>>>>

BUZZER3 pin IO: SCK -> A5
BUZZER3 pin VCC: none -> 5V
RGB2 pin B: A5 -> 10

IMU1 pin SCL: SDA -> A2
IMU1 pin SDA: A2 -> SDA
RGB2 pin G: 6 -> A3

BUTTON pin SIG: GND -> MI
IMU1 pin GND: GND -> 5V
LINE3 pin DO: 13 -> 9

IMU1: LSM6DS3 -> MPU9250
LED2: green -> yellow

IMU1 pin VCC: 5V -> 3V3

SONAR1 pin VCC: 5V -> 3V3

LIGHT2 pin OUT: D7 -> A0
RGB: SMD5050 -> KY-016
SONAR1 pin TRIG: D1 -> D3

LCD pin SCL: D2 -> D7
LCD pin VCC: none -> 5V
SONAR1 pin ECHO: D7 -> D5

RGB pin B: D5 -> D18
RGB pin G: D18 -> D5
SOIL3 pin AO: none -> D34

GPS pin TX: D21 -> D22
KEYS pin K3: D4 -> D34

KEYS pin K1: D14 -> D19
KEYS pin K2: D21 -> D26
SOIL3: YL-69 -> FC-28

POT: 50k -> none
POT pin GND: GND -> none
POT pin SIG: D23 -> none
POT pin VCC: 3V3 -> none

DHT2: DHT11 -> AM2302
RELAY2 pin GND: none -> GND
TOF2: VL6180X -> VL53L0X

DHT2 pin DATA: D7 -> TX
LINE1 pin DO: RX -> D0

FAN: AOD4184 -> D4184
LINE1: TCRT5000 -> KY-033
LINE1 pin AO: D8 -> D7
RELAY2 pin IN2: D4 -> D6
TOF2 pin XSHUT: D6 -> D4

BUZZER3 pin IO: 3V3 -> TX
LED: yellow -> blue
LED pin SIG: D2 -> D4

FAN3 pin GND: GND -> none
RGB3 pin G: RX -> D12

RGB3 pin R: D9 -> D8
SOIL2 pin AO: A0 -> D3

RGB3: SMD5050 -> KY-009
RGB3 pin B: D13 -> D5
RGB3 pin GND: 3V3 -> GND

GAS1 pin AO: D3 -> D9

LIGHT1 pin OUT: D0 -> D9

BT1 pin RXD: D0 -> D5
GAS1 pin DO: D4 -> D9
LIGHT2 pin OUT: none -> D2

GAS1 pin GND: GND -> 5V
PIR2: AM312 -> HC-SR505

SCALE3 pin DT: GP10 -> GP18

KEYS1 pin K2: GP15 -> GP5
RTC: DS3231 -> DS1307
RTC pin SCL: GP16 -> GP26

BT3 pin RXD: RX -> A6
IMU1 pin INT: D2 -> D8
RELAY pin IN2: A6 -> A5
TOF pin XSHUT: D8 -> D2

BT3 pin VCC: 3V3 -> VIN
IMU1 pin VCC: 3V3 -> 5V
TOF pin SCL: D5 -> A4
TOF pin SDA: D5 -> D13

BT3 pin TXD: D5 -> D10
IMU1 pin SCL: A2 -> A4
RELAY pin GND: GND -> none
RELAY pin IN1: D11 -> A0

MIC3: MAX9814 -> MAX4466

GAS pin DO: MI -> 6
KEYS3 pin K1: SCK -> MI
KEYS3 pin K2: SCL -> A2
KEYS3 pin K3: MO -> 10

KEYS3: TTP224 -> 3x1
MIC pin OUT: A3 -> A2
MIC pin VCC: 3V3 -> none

<<<<

Reproduce the whole listing verbatim.

* Output of the exercise
BUZZER3 pin IO: SCK -> A5
BUZZER3 pin VCC: none -> 5V
RGB2 pin B: A5 -> 10

IMU1 pin SCL: SDA -> A2
IMU1 pin SDA: A2 -> SDA
RGB2 pin G: 6 -> A3

BUTTON pin SIG: GND -> MI
IMU1 pin GND: GND -> 5V
LINE3 pin DO: 13 -> 9

IMU1: LSM6DS3 -> MPU9250
LED2: green -> yellow

IMU1 pin VCC: 5V -> 3V3

SONAR1 pin VCC: 5V -> 3V3

LIGHT2 pin OUT: D7 -> A0
RGB: SMD5050 -> KY-016
SONAR1 pin TRIG: D1 -> D3

LCD pin SCL: D2 -> D7
LCD pin VCC: none -> 5V
SONAR1 pin ECHO: D7 -> D5

RGB pin B: D5 -> D18
RGB pin G: D18 -> D5
SOIL3 pin AO: none -> D34

GPS pin TX: D21 -> D22
KEYS pin K3: D4 -> D34

KEYS pin K1: D14 -> D19
KEYS pin K2: D21 -> D26
SOIL3: YL-69 -> FC-28

POT: 50k -> none
POT pin GND: GND -> none
POT pin SIG: D23 -> none
POT pin VCC: 3V3 -> none

DHT2: DHT11 -> AM2302
RELAY2 pin GND: none -> GND
TOF2: VL6180X -> VL53L0X

DHT2 pin DATA: D7 -> TX
LINE1 pin DO: RX -> D0

FAN: AOD4184 -> D4184
LINE1: TCRT5000 -> KY-033
LINE1 pin AO: D8 -> D7
RELAY2 pin IN2: D4 -> D6
TOF2 pin XSHUT: D6 -> D4

BUZZER3 pin IO: 3V3 -> TX
LED: yellow -> blue
LED pin SIG: D2 -> D4

FAN3 pin GND: GND -> none
RGB3 pin G: RX -> D12

RGB3 pin R: D9 -> D8
SOIL2 pin AO: A0 -> D3

RGB3: SMD5050 -> KY-009
RGB3 pin B: D13 -> D5
RGB3 pin GND: 3V3 -> GND

GAS1 pin AO: D3 -> D9

LIGHT1 pin OUT: D0 -> D9

BT1 pin RXD: D0 -> D5
GAS1 pin DO: D4 -> D9
LIGHT2 pin OUT: none -> D2

GAS1 pin GND: GND -> 5V
PIR2: AM312 -> HC-SR505

SCALE3 pin DT: GP10 -> GP18

KEYS1 pin K2: GP15 -> GP5
RTC: DS3231 -> DS1307
RTC pin SCL: GP16 -> GP26

BT3 pin RXD: RX -> A6
IMU1 pin INT: D2 -> D8
RELAY pin IN2: A6 -> A5
TOF pin XSHUT: D8 -> D2

BT3 pin VCC: 3V3 -> VIN
IMU1 pin VCC: 3V3 -> 5V
TOF pin SCL: D5 -> A4
TOF pin SDA: D5 -> D13

BT3 pin TXD: D5 -> D10
IMU1 pin SCL: A2 -> A4
RELAY pin GND: GND -> none
RELAY pin IN1: D11 -> A0

MIC3: MAX9814 -> MAX4466

GAS pin DO: MI -> 6
KEYS3 pin K1: SCK -> MI
KEYS3 pin K2: SCL -> A2
KEYS3 pin K3: MO -> 10

KEYS3: TTP224 -> 3x1
MIC pin OUT: A3 -> A2
MIC pin VCC: 3V3 -> none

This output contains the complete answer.